◆ GOAL OF THE EXERCISE:
Set the records down again, exactly, without their images.
======== DATA SUPPLIED
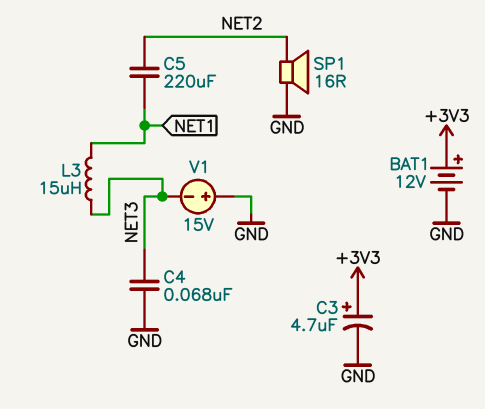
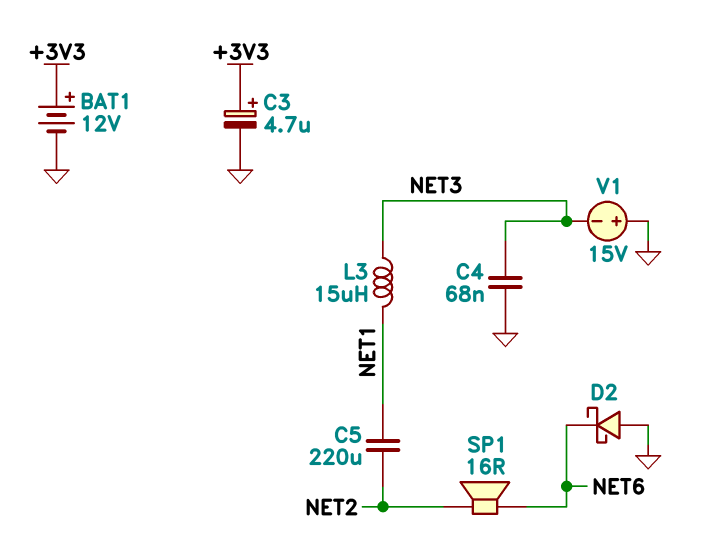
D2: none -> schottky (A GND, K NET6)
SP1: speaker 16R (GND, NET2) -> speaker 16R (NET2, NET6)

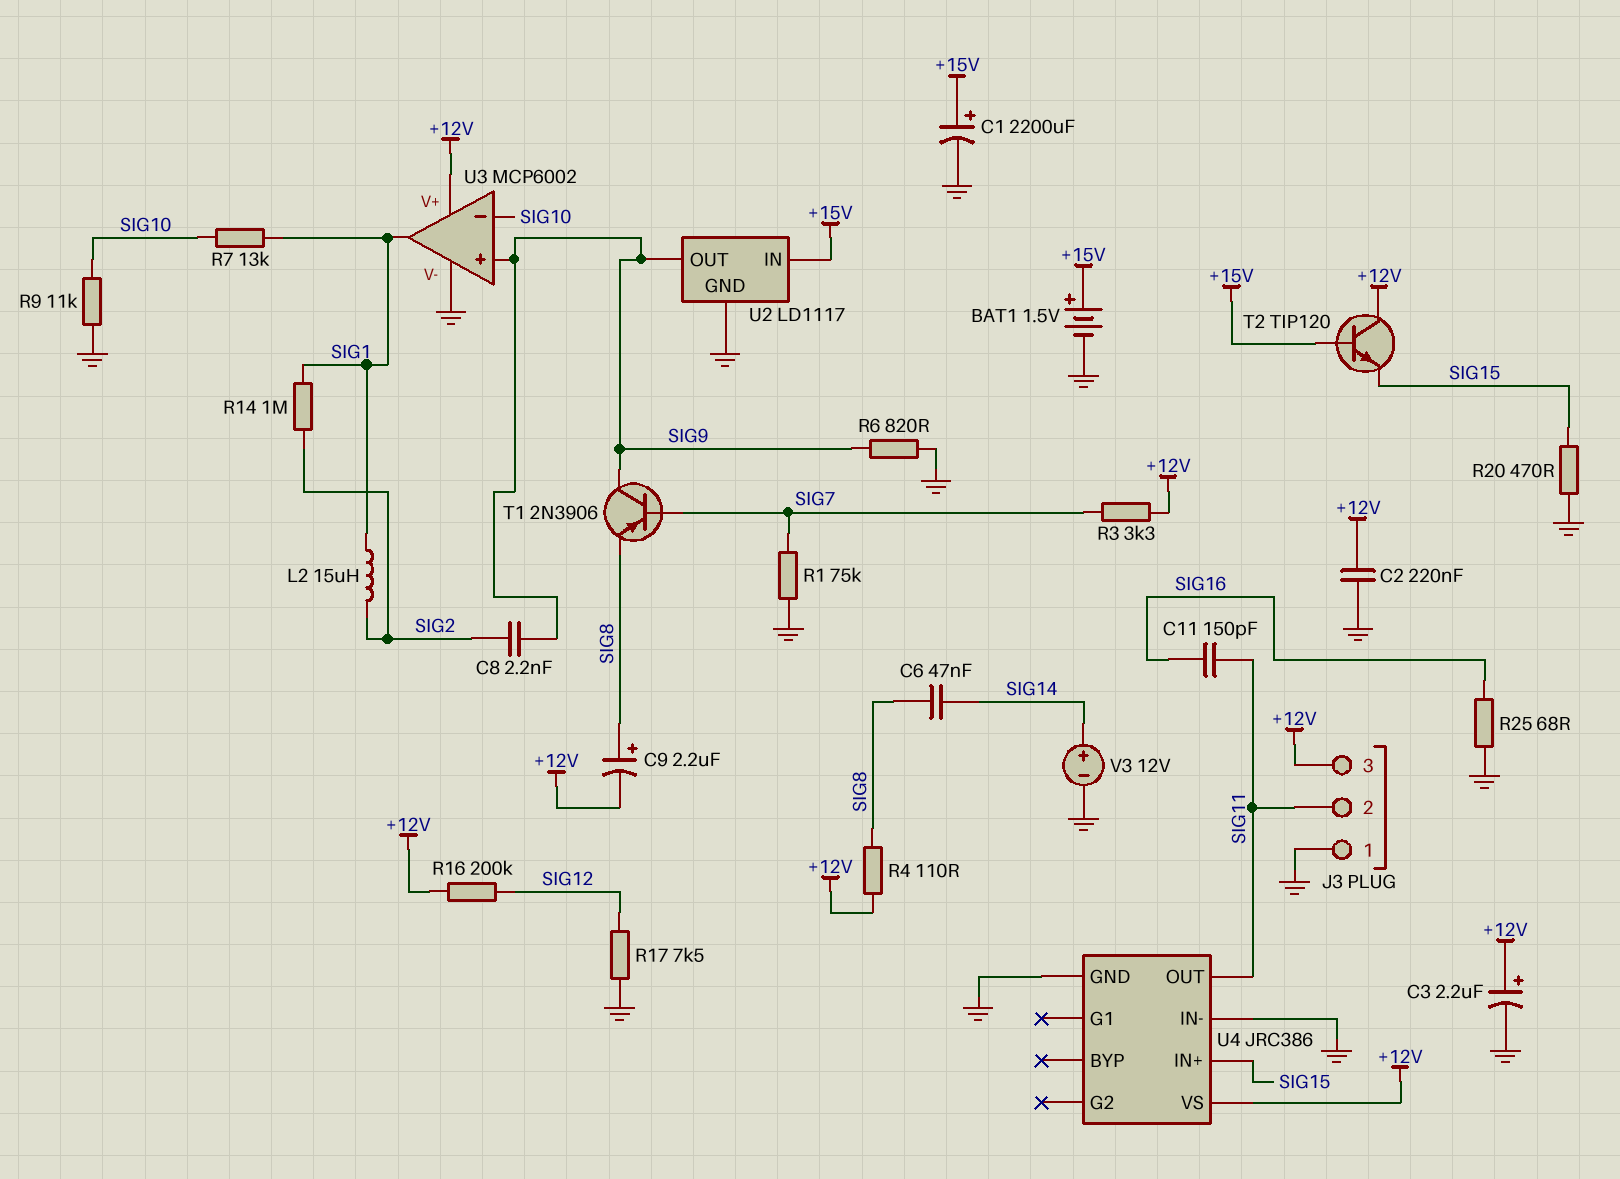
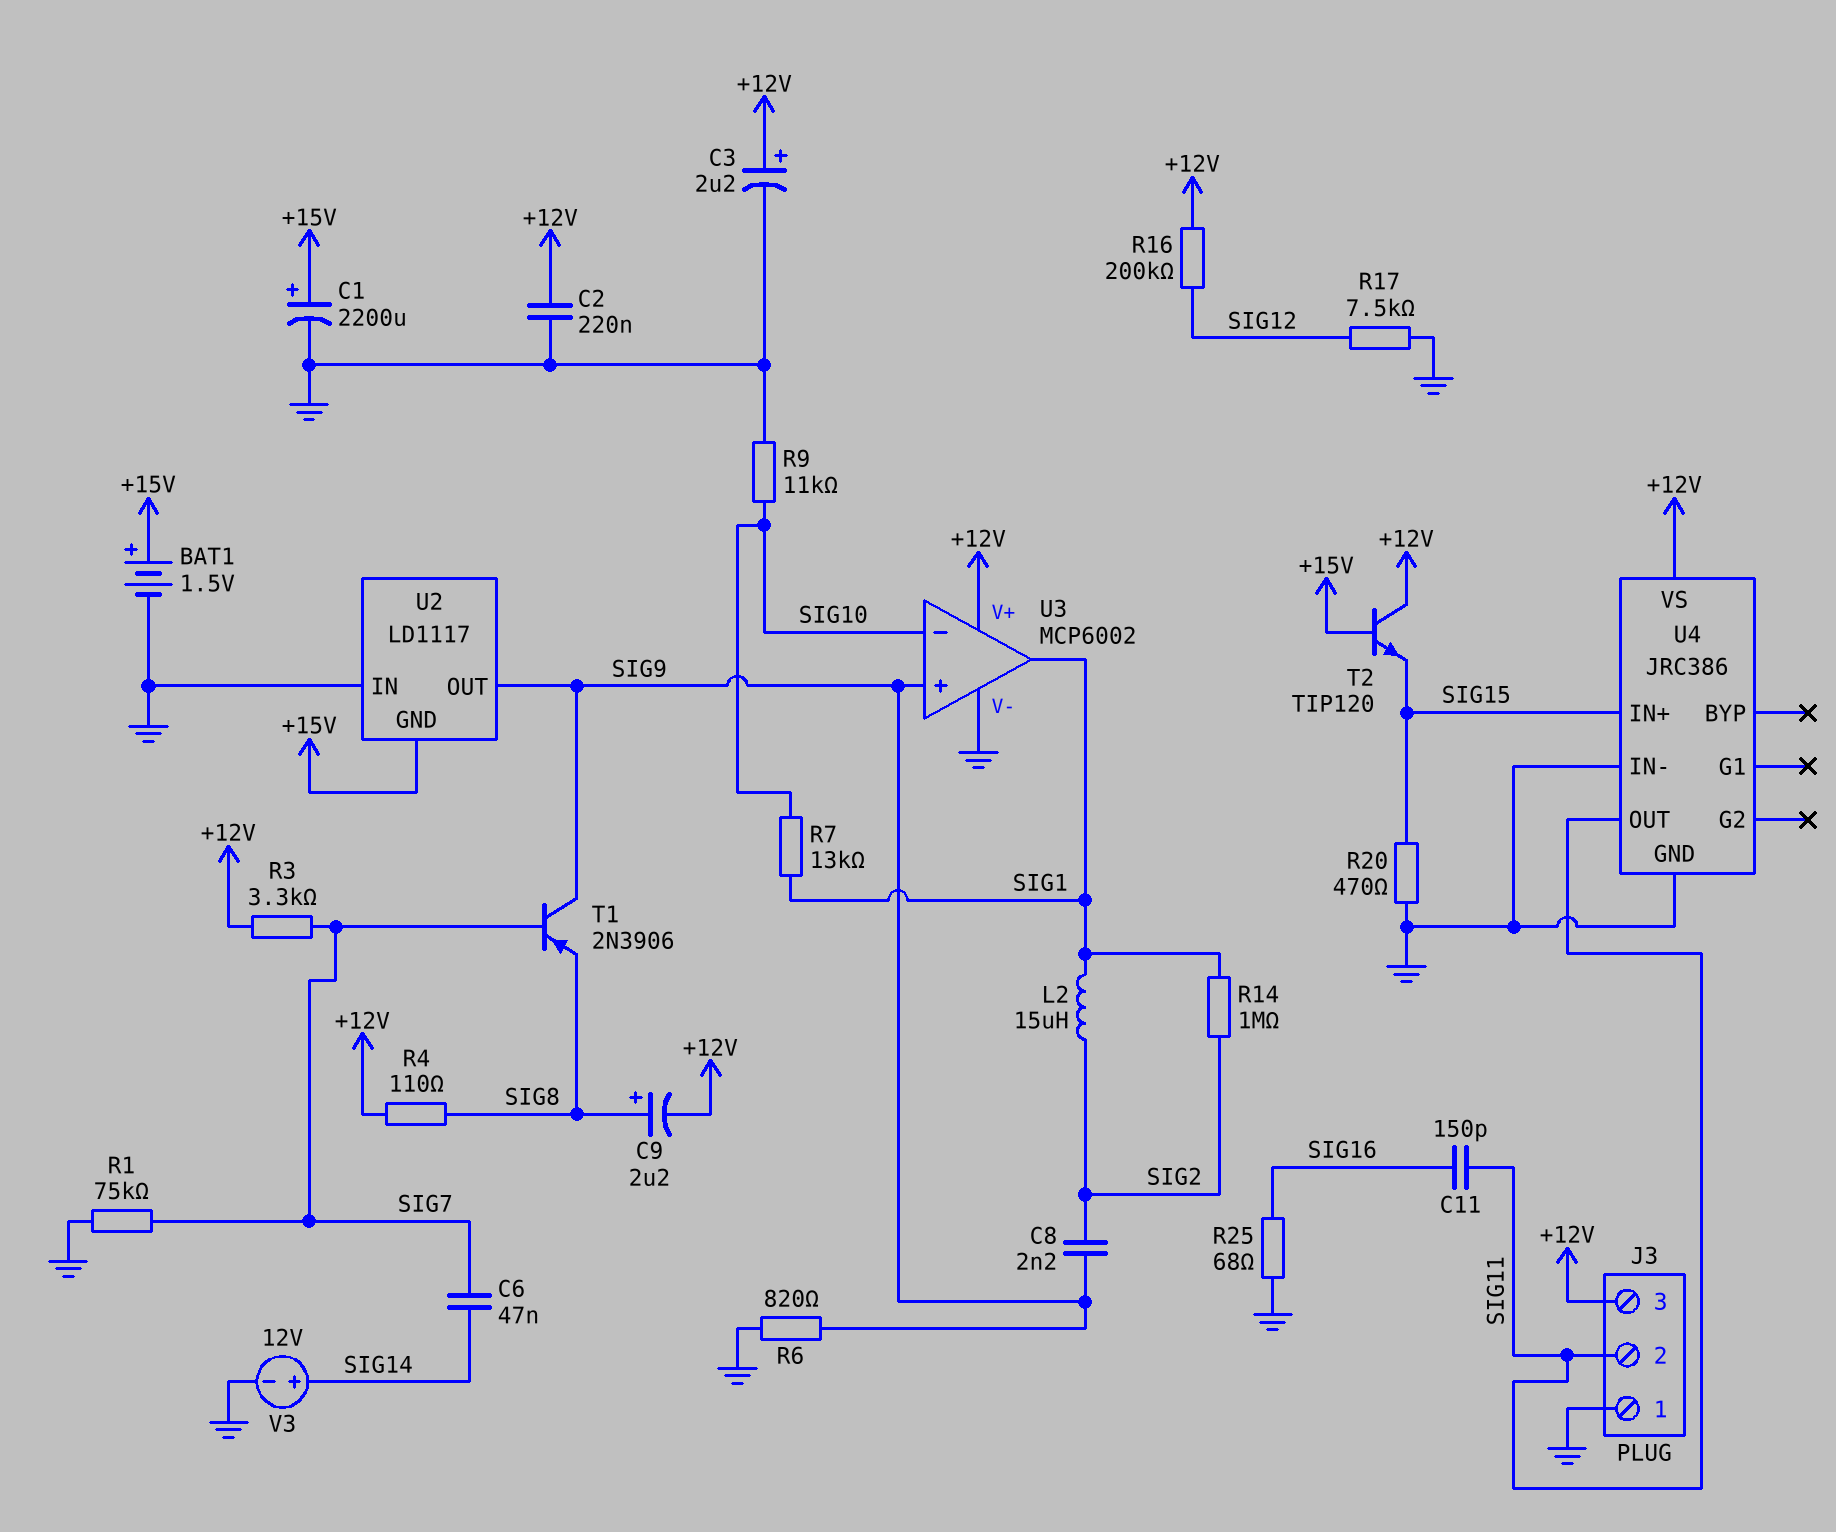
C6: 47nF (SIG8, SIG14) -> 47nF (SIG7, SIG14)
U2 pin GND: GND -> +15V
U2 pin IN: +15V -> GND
================
◆ ANSWER BOX:
D2: none -> schottky (A GND, K NET6)
SP1: speaker 16R (GND, NET2) -> speaker 16R (NET2, NET6)

C6: 47nF (SIG8, SIG14) -> 47nF (SIG7, SIG14)
U2 pin GND: GND -> +15V
U2 pin IN: +15V -> GND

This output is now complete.